___ SUPPLIED RECORDS ___

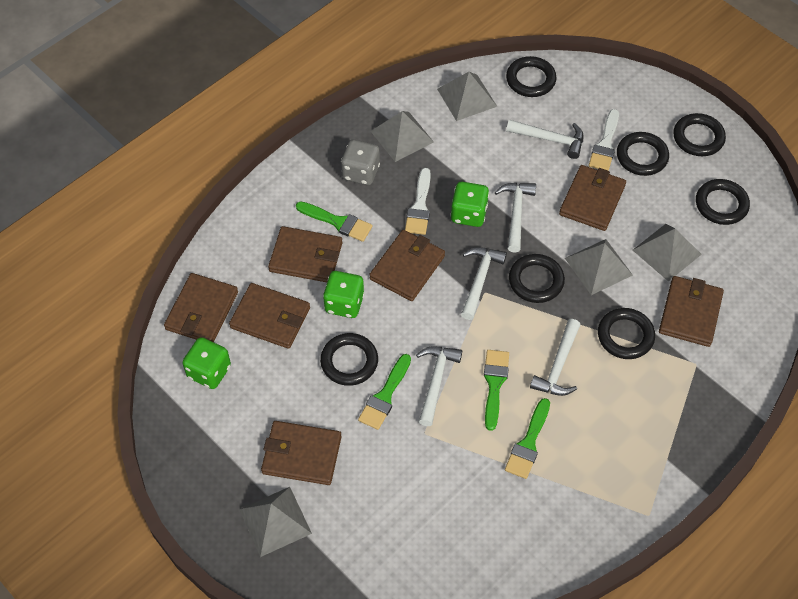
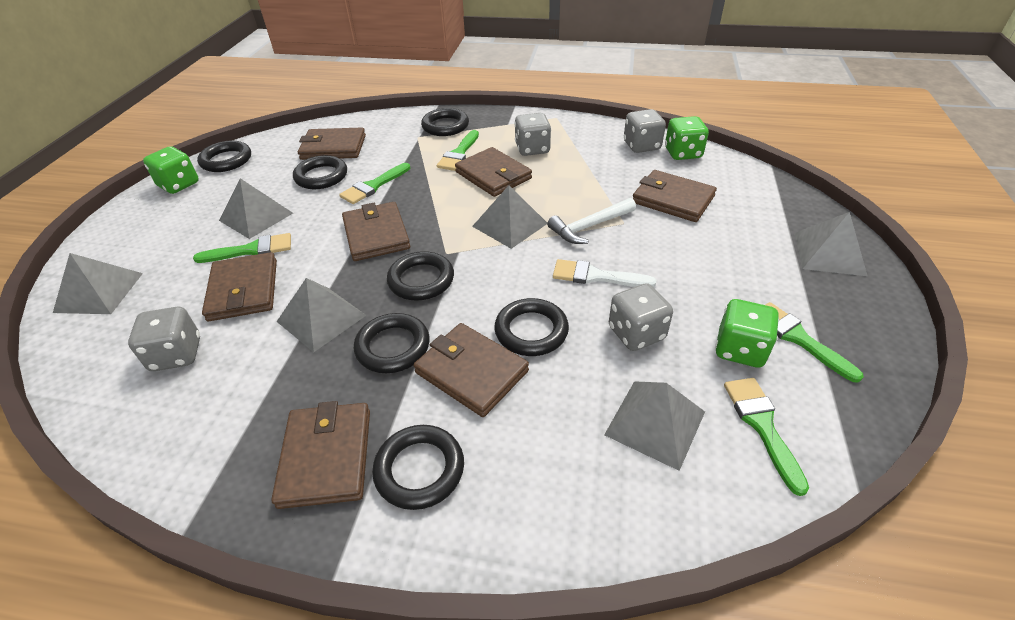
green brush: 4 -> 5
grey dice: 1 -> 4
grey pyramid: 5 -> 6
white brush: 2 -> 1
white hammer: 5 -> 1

___

TASK DIRECTIONS: Working from the material above, transcribe it exactly while omitting pictures.

RESPONSE BOX:
green brush: 4 -> 5
grey dice: 1 -> 4
grey pyramid: 5 -> 6
white brush: 2 -> 1
white hammer: 5 -> 1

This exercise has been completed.